▸ **MATERIAL FOR THIS TASK**
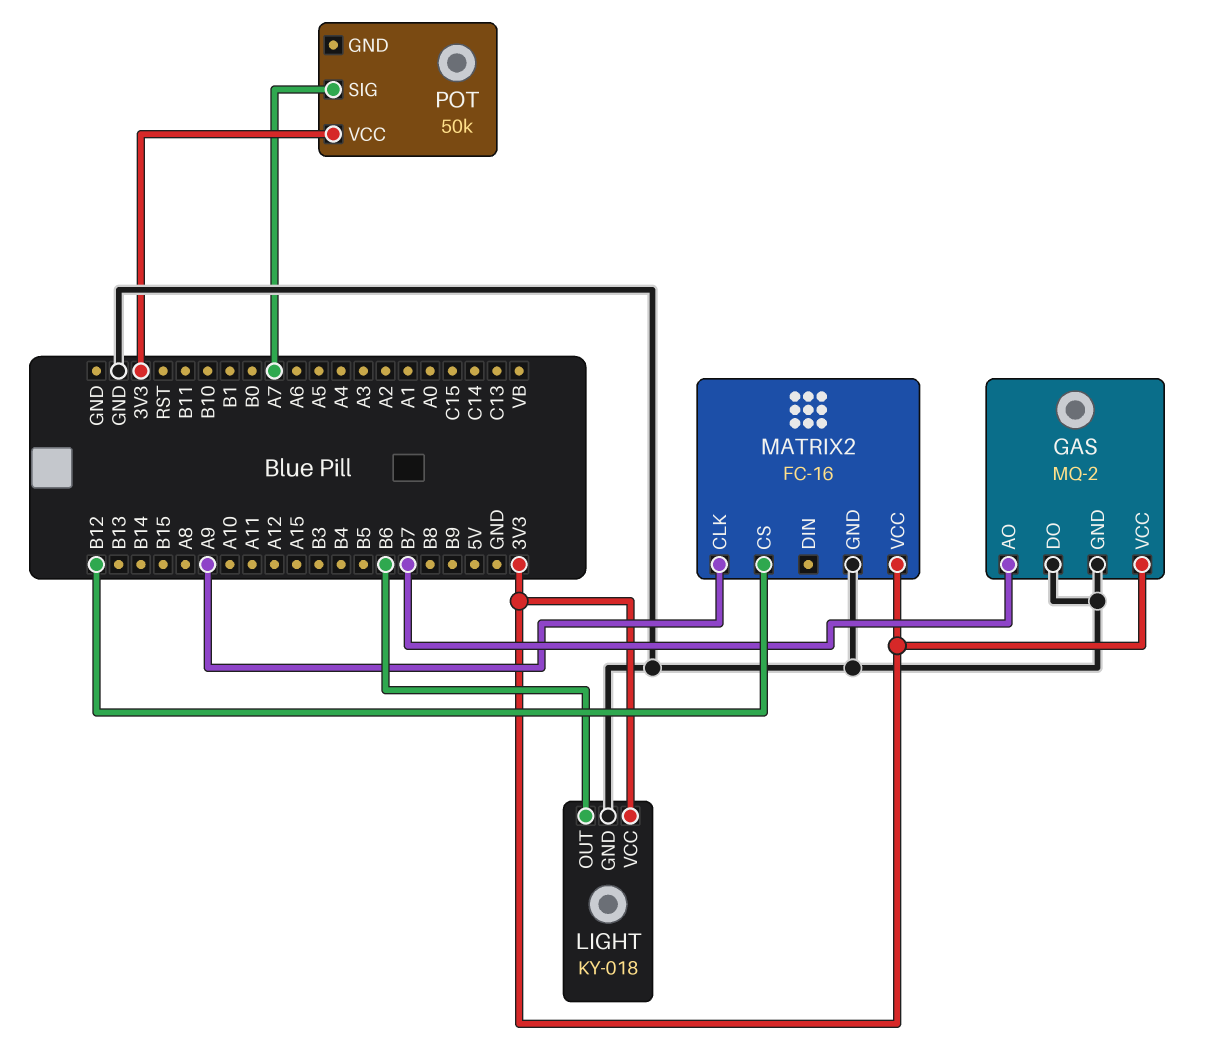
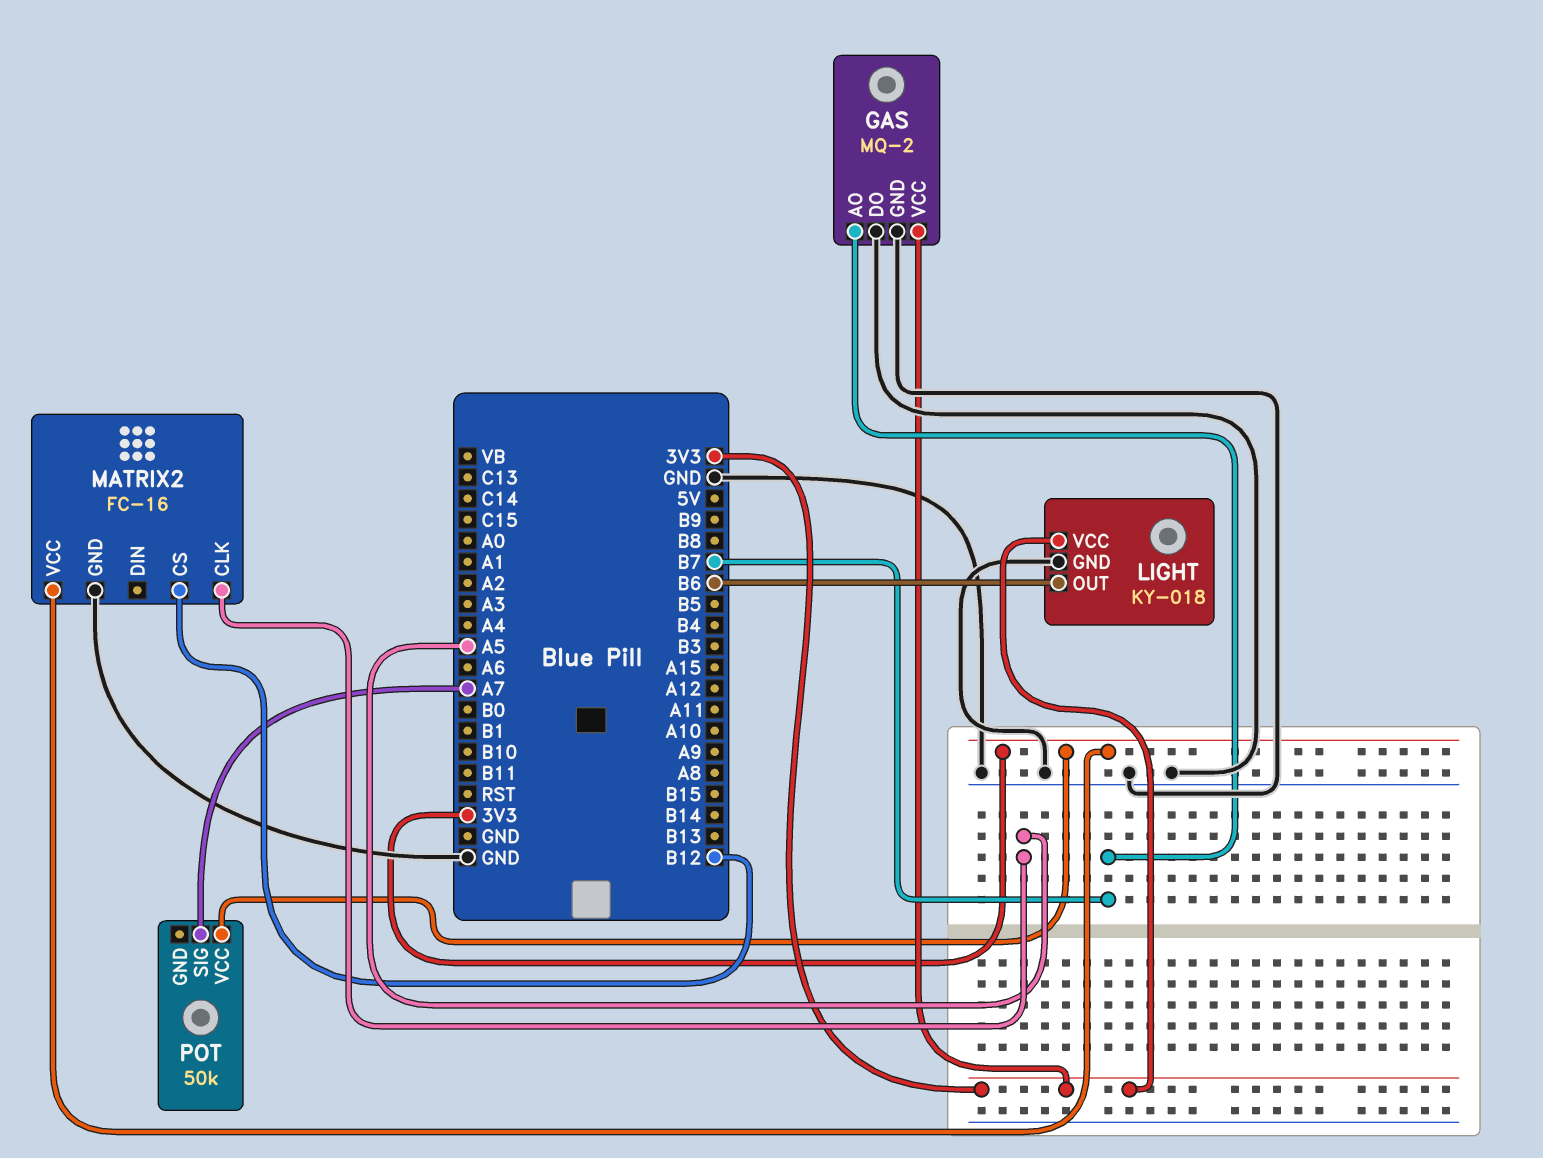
MATRIX2 pin CLK: A9 -> A5

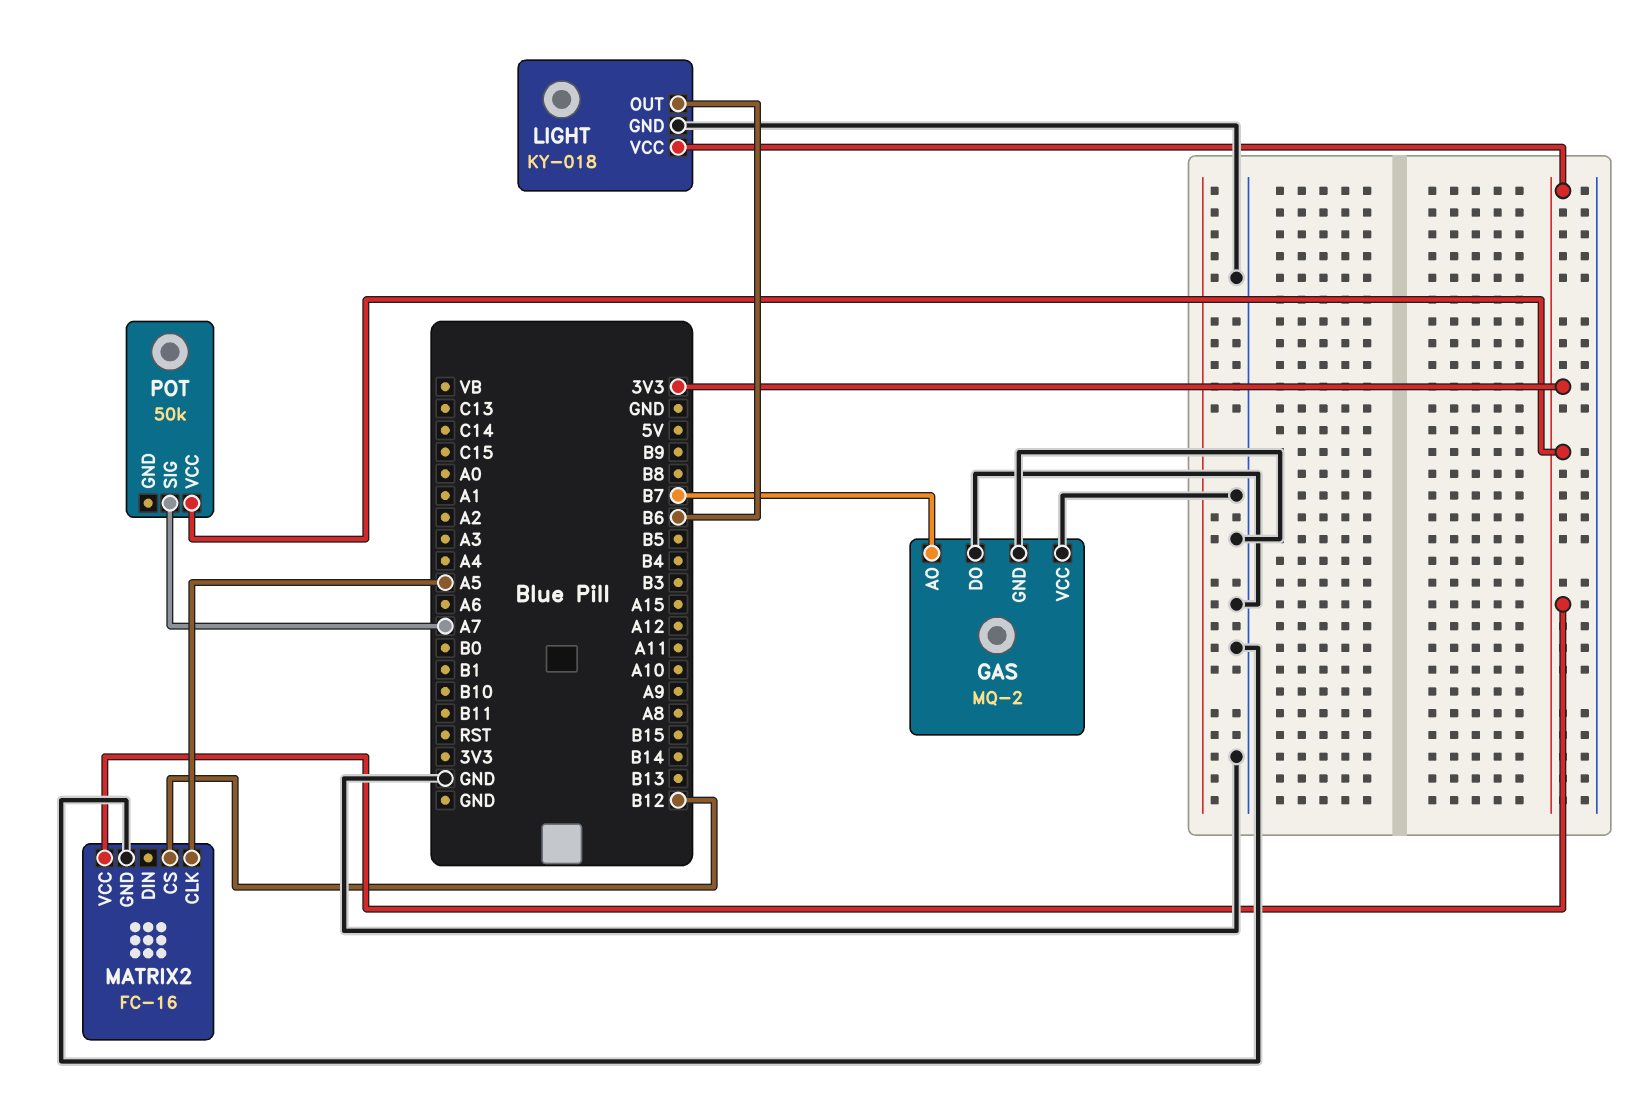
GAS pin VCC: 3V3 -> GND

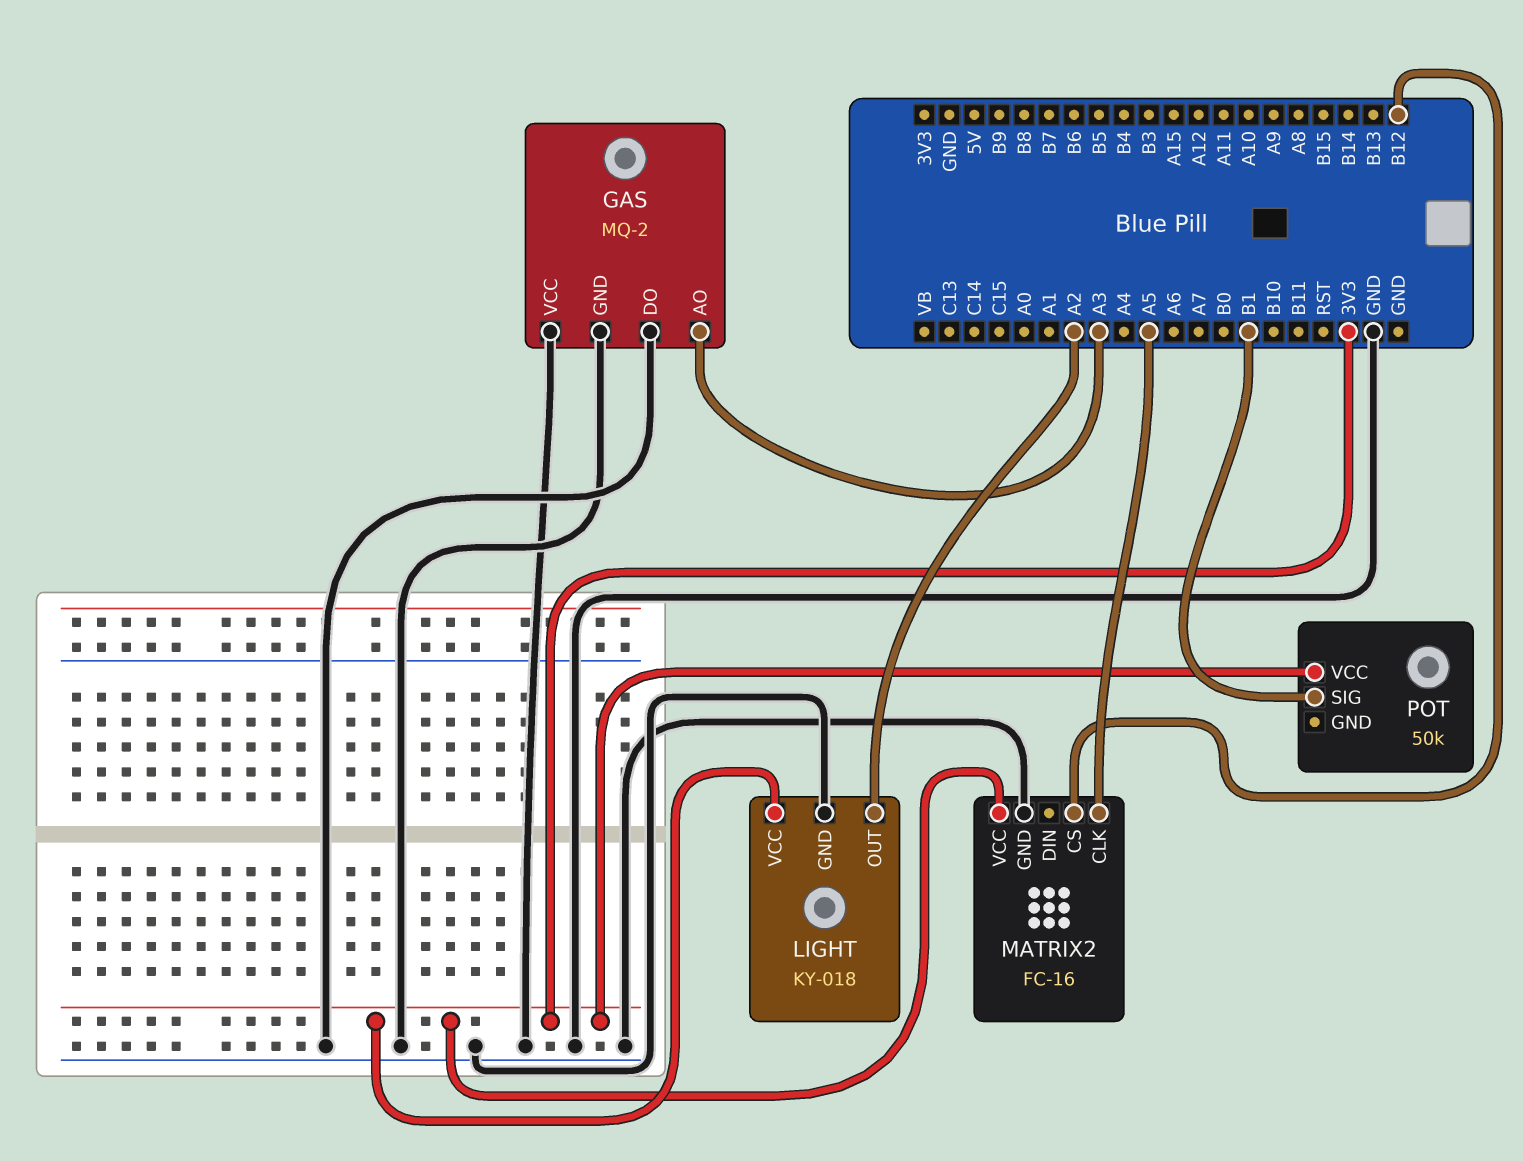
GAS pin AO: B7 -> A3
LIGHT pin OUT: B6 -> A2
POT pin SIG: A7 -> B1

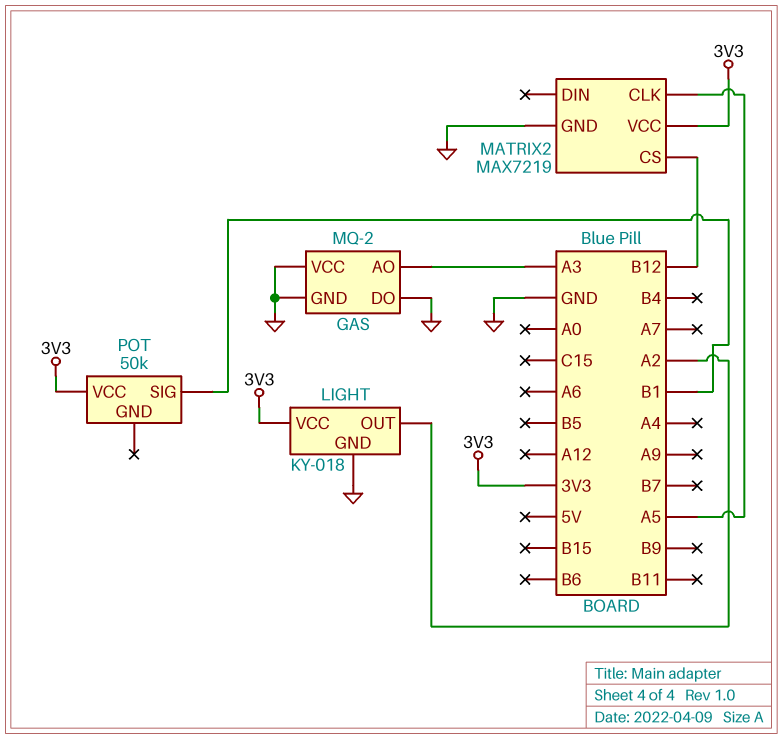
MATRIX2: FC-16 -> MAX7219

▸ **TASK GOAL**
In the copy, keep every line of the data above exactly and drop each picture.

▸ **TASK OUTPUT**
MATRIX2 pin CLK: A9 -> A5

GAS pin VCC: 3V3 -> GND

GAS pin AO: B7 -> A3
LIGHT pin OUT: B6 -> A2
POT pin SIG: A7 -> B1

MATRIX2: FC-16 -> MAX7219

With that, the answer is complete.